GIVEN INFORMATION:
.....
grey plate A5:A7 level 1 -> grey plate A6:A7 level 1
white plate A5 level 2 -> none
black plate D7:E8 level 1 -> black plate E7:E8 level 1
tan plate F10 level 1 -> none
.....
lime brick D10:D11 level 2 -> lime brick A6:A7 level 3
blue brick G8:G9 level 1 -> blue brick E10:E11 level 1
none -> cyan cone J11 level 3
.....
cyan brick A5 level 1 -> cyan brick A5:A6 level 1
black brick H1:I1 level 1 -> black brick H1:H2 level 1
.....
WHAT THE TASK ASKS: Find the word "none" in the entries above. Copy every line that has it.

YOUR RESPONSE:
white plate A5 level 2 -> none
tan plate F10 level 1 -> none
none -> cyan cone J11 level 3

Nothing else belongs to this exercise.